RECORDS SHOWN:
-- Begin --
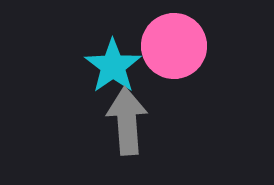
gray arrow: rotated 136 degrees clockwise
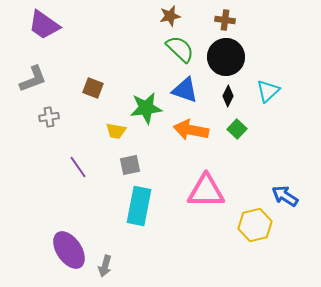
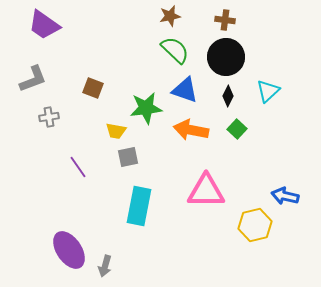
green semicircle: moved 5 px left, 1 px down
gray square: moved 2 px left, 8 px up
blue arrow: rotated 20 degrees counterclockwise
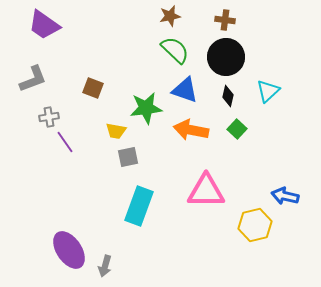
black diamond: rotated 15 degrees counterclockwise
purple line: moved 13 px left, 25 px up
cyan rectangle: rotated 9 degrees clockwise
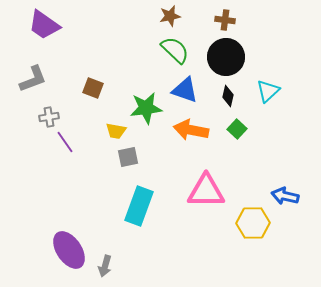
yellow hexagon: moved 2 px left, 2 px up; rotated 12 degrees clockwise
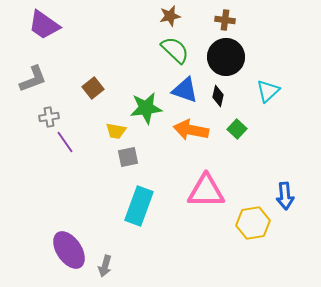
brown square: rotated 30 degrees clockwise
black diamond: moved 10 px left
blue arrow: rotated 108 degrees counterclockwise
yellow hexagon: rotated 8 degrees counterclockwise
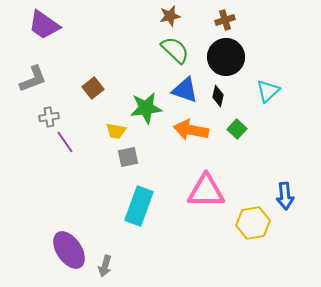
brown cross: rotated 24 degrees counterclockwise
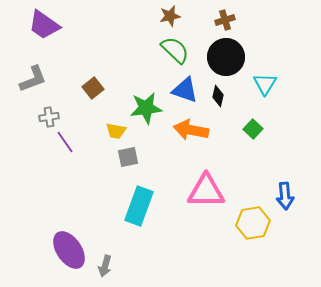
cyan triangle: moved 3 px left, 7 px up; rotated 15 degrees counterclockwise
green square: moved 16 px right
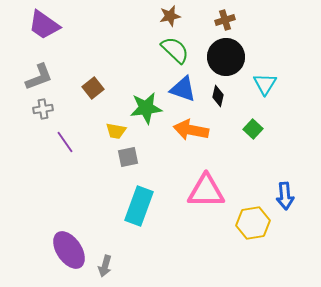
gray L-shape: moved 6 px right, 2 px up
blue triangle: moved 2 px left, 1 px up
gray cross: moved 6 px left, 8 px up
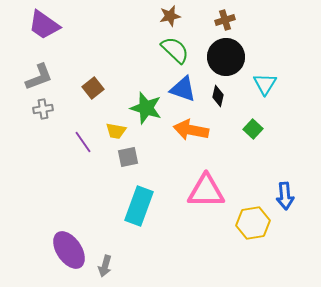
green star: rotated 24 degrees clockwise
purple line: moved 18 px right
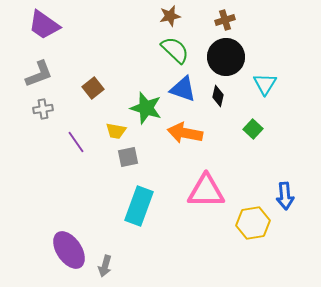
gray L-shape: moved 3 px up
orange arrow: moved 6 px left, 3 px down
purple line: moved 7 px left
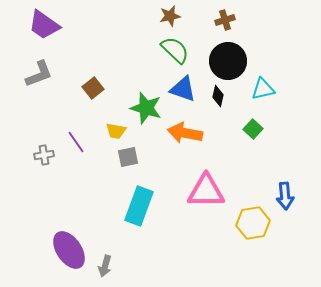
black circle: moved 2 px right, 4 px down
cyan triangle: moved 2 px left, 5 px down; rotated 45 degrees clockwise
gray cross: moved 1 px right, 46 px down
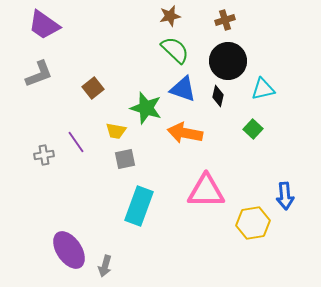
gray square: moved 3 px left, 2 px down
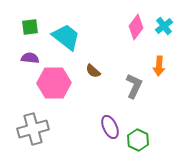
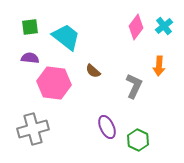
pink hexagon: rotated 8 degrees clockwise
purple ellipse: moved 3 px left
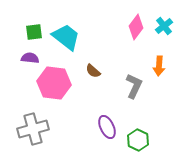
green square: moved 4 px right, 5 px down
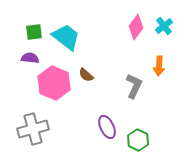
brown semicircle: moved 7 px left, 4 px down
pink hexagon: rotated 16 degrees clockwise
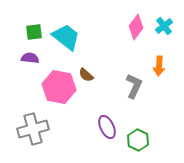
pink hexagon: moved 5 px right, 4 px down; rotated 12 degrees counterclockwise
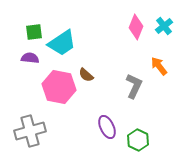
pink diamond: rotated 15 degrees counterclockwise
cyan trapezoid: moved 4 px left, 6 px down; rotated 108 degrees clockwise
orange arrow: rotated 138 degrees clockwise
gray cross: moved 3 px left, 2 px down
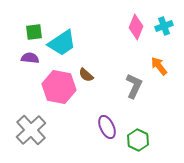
cyan cross: rotated 18 degrees clockwise
gray cross: moved 1 px right, 1 px up; rotated 28 degrees counterclockwise
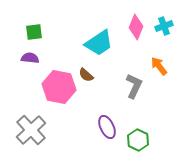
cyan trapezoid: moved 37 px right
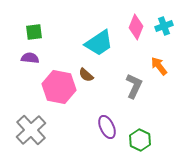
green hexagon: moved 2 px right
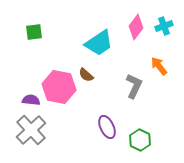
pink diamond: rotated 15 degrees clockwise
purple semicircle: moved 1 px right, 42 px down
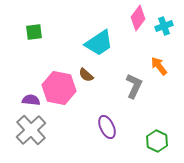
pink diamond: moved 2 px right, 9 px up
pink hexagon: moved 1 px down
green hexagon: moved 17 px right, 1 px down
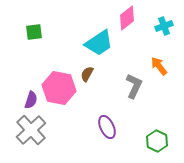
pink diamond: moved 11 px left; rotated 15 degrees clockwise
brown semicircle: moved 1 px right, 1 px up; rotated 77 degrees clockwise
purple semicircle: rotated 102 degrees clockwise
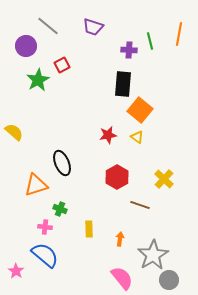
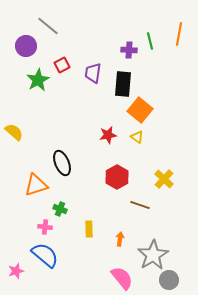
purple trapezoid: moved 46 px down; rotated 80 degrees clockwise
pink star: rotated 21 degrees clockwise
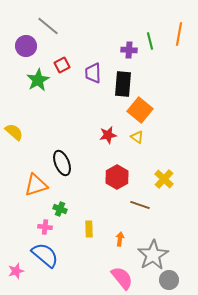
purple trapezoid: rotated 10 degrees counterclockwise
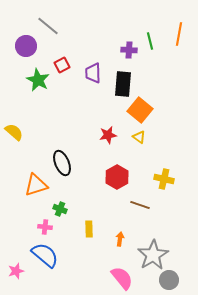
green star: rotated 15 degrees counterclockwise
yellow triangle: moved 2 px right
yellow cross: rotated 30 degrees counterclockwise
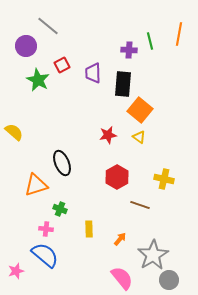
pink cross: moved 1 px right, 2 px down
orange arrow: rotated 32 degrees clockwise
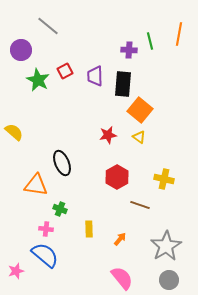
purple circle: moved 5 px left, 4 px down
red square: moved 3 px right, 6 px down
purple trapezoid: moved 2 px right, 3 px down
orange triangle: rotated 25 degrees clockwise
gray star: moved 13 px right, 9 px up
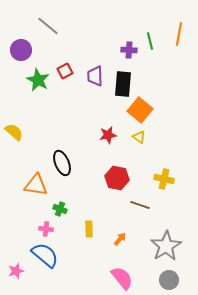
red hexagon: moved 1 px down; rotated 20 degrees counterclockwise
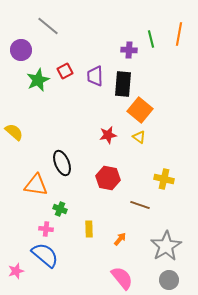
green line: moved 1 px right, 2 px up
green star: rotated 20 degrees clockwise
red hexagon: moved 9 px left
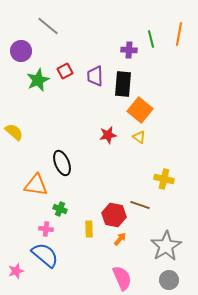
purple circle: moved 1 px down
red hexagon: moved 6 px right, 37 px down
pink semicircle: rotated 15 degrees clockwise
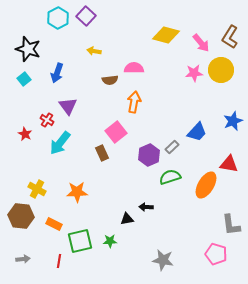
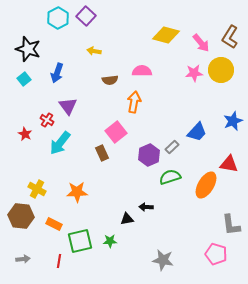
pink semicircle: moved 8 px right, 3 px down
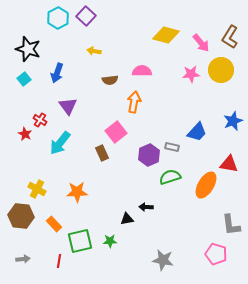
pink star: moved 3 px left, 1 px down
red cross: moved 7 px left
gray rectangle: rotated 56 degrees clockwise
orange rectangle: rotated 21 degrees clockwise
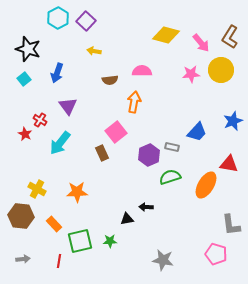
purple square: moved 5 px down
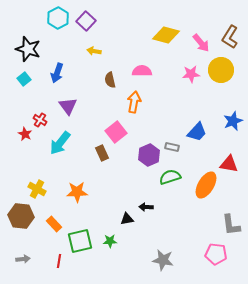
brown semicircle: rotated 84 degrees clockwise
pink pentagon: rotated 10 degrees counterclockwise
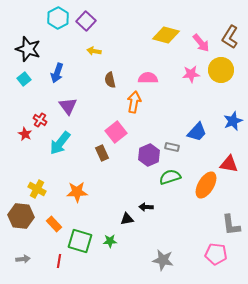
pink semicircle: moved 6 px right, 7 px down
green square: rotated 30 degrees clockwise
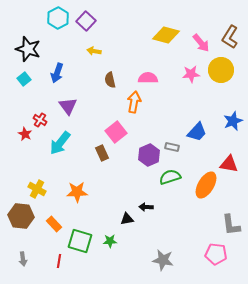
gray arrow: rotated 88 degrees clockwise
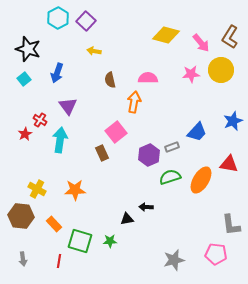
red star: rotated 16 degrees clockwise
cyan arrow: moved 3 px up; rotated 150 degrees clockwise
gray rectangle: rotated 32 degrees counterclockwise
orange ellipse: moved 5 px left, 5 px up
orange star: moved 2 px left, 2 px up
gray star: moved 11 px right; rotated 25 degrees counterclockwise
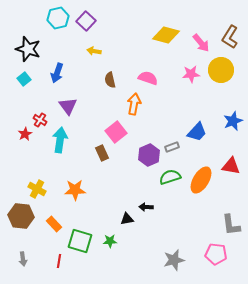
cyan hexagon: rotated 15 degrees clockwise
pink semicircle: rotated 18 degrees clockwise
orange arrow: moved 2 px down
red triangle: moved 2 px right, 2 px down
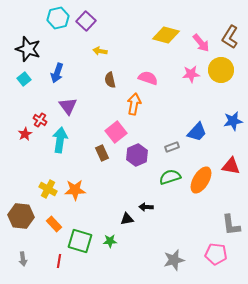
yellow arrow: moved 6 px right
blue star: rotated 12 degrees clockwise
purple hexagon: moved 12 px left
yellow cross: moved 11 px right
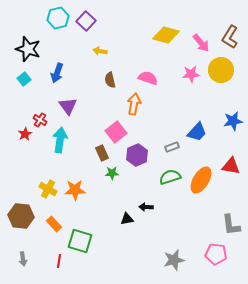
green star: moved 2 px right, 68 px up
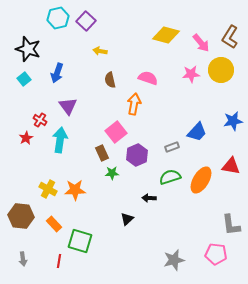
red star: moved 1 px right, 4 px down
black arrow: moved 3 px right, 9 px up
black triangle: rotated 32 degrees counterclockwise
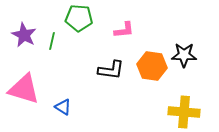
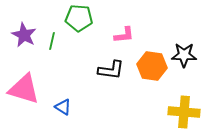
pink L-shape: moved 5 px down
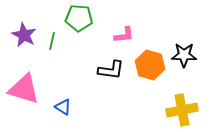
orange hexagon: moved 2 px left, 1 px up; rotated 8 degrees clockwise
yellow cross: moved 2 px left, 2 px up; rotated 16 degrees counterclockwise
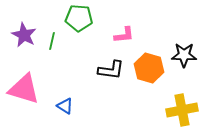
orange hexagon: moved 1 px left, 3 px down
blue triangle: moved 2 px right, 1 px up
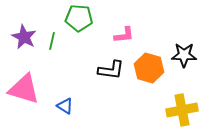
purple star: moved 2 px down
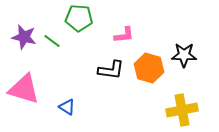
purple star: rotated 15 degrees counterclockwise
green line: rotated 66 degrees counterclockwise
blue triangle: moved 2 px right, 1 px down
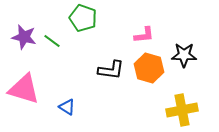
green pentagon: moved 4 px right; rotated 16 degrees clockwise
pink L-shape: moved 20 px right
-- End --
Format every movement and rotation line from all the rows above as a numbered list, omitting blank lines. Leave the pictures out of the list.

1. gray arrow: rotated 136 degrees clockwise
2. green semicircle: moved 5 px left, 1 px down
3. gray square: moved 2 px left, 8 px up
4. blue arrow: rotated 20 degrees counterclockwise
5. black diamond: rotated 15 degrees counterclockwise
6. purple line: moved 13 px left, 25 px up
7. cyan rectangle: rotated 9 degrees clockwise
8. yellow hexagon: moved 2 px left, 2 px up; rotated 12 degrees clockwise
9. brown square: rotated 30 degrees clockwise
10. black diamond: moved 10 px left
11. blue arrow: rotated 108 degrees counterclockwise
12. yellow hexagon: rotated 8 degrees counterclockwise
13. brown cross: rotated 24 degrees counterclockwise
14. cyan triangle: moved 3 px left, 7 px up; rotated 15 degrees counterclockwise
15. green square: moved 16 px right
16. gray L-shape: moved 6 px right, 2 px up
17. blue triangle: moved 2 px left, 1 px up
18. gray cross: moved 6 px left, 8 px up
19. green star: rotated 24 degrees clockwise
20. purple line: moved 18 px right
21. gray L-shape: moved 3 px up
22. orange arrow: moved 6 px left, 3 px down
23. purple line: moved 7 px left
24. black circle: moved 2 px right, 4 px down
25. cyan triangle: moved 2 px left, 5 px down; rotated 45 degrees clockwise
26. gray cross: moved 1 px right, 46 px down
27. gray square: moved 3 px left, 2 px down
28. pink hexagon: rotated 8 degrees clockwise
29. purple ellipse: moved 3 px left
30. green square: moved 4 px right, 5 px down
31. brown semicircle: moved 7 px left, 4 px down
32. pink hexagon: rotated 16 degrees clockwise
33. pink hexagon: moved 5 px right, 4 px down; rotated 12 degrees counterclockwise
34. pink diamond: rotated 15 degrees counterclockwise
35. cyan trapezoid: moved 4 px left, 6 px down; rotated 108 degrees clockwise
36. orange arrow: rotated 138 degrees clockwise
37. gray cross: moved 3 px left, 2 px down
38. cyan cross: rotated 18 degrees clockwise
39. gray cross: moved 1 px right, 1 px up; rotated 28 degrees counterclockwise
40. cyan trapezoid: moved 37 px right
41. green hexagon: moved 2 px right
42. pink diamond: rotated 15 degrees clockwise
43. purple semicircle: moved 1 px right, 42 px down
44. pink diamond: moved 2 px right, 9 px up
45. pink hexagon: moved 1 px down
46. green hexagon: moved 17 px right, 1 px down
47. pink diamond: moved 11 px left; rotated 15 degrees clockwise
48. brown semicircle: moved 1 px right, 1 px up; rotated 77 degrees clockwise
49. purple semicircle: rotated 102 degrees clockwise
50. purple trapezoid: moved 46 px down; rotated 80 degrees clockwise
51. pink star: rotated 21 degrees clockwise
52. purple trapezoid: rotated 10 degrees counterclockwise
53. green star: rotated 15 degrees counterclockwise
54. yellow triangle: moved 2 px right
55. yellow cross: rotated 30 degrees counterclockwise
56. pink cross: moved 1 px right, 2 px down
57. orange arrow: rotated 32 degrees clockwise
58. purple circle: moved 5 px left, 4 px down
59. red square: moved 3 px right, 6 px down
60. purple trapezoid: moved 2 px right, 3 px down
61. orange triangle: rotated 25 degrees clockwise
62. gray star: moved 13 px right, 9 px up
63. red hexagon: moved 1 px down; rotated 20 degrees counterclockwise
64. green line: moved 1 px right, 2 px up
65. green star: rotated 20 degrees clockwise
66. red hexagon: moved 9 px left
67. purple circle: moved 1 px down
68. red hexagon: moved 6 px right, 37 px down
69. pink semicircle: rotated 15 degrees clockwise
70. pink semicircle: moved 8 px right, 3 px down
71. pink star: moved 3 px left, 1 px down
72. red cross: moved 7 px left
73. gray rectangle: rotated 56 degrees clockwise
74. orange rectangle: rotated 21 degrees clockwise
75. purple square: moved 5 px down
76. brown semicircle: rotated 84 degrees clockwise
77. pink pentagon: rotated 10 degrees counterclockwise
78. pink semicircle: moved 6 px right, 7 px down
79. green square: rotated 30 degrees clockwise
80. gray arrow: rotated 88 degrees clockwise
81. red star: rotated 16 degrees clockwise
82. cyan arrow: moved 3 px up; rotated 150 degrees clockwise
83. gray rectangle: rotated 32 degrees counterclockwise
84. orange ellipse: moved 5 px left, 5 px up
85. orange star: moved 2 px left, 2 px up
86. gray star: moved 11 px right; rotated 25 degrees counterclockwise
87. cyan hexagon: rotated 15 degrees clockwise
88. pink semicircle: rotated 18 degrees clockwise
89. orange arrow: moved 2 px down
90. red triangle: moved 2 px right, 2 px down
91. yellow arrow: moved 6 px right
92. blue star: rotated 12 degrees clockwise
93. purple hexagon: moved 12 px left
94. yellow cross: moved 11 px right
95. green star: moved 2 px right, 68 px up
96. red star: moved 1 px right, 4 px down
97. black arrow: moved 3 px right, 9 px up
98. black triangle: rotated 32 degrees counterclockwise
99. pink L-shape: moved 5 px down
100. orange hexagon: moved 2 px left, 1 px up; rotated 8 degrees clockwise
101. yellow cross: moved 2 px left, 2 px up; rotated 16 degrees counterclockwise
102. orange hexagon: moved 1 px left, 3 px down
103. blue triangle: moved 2 px right, 1 px up
104. purple star: moved 2 px down
105. purple star: rotated 15 degrees counterclockwise
106. green line: rotated 66 degrees counterclockwise
107. blue triangle: moved 2 px right, 1 px down
108. green pentagon: moved 4 px right; rotated 16 degrees clockwise
109. pink L-shape: moved 20 px right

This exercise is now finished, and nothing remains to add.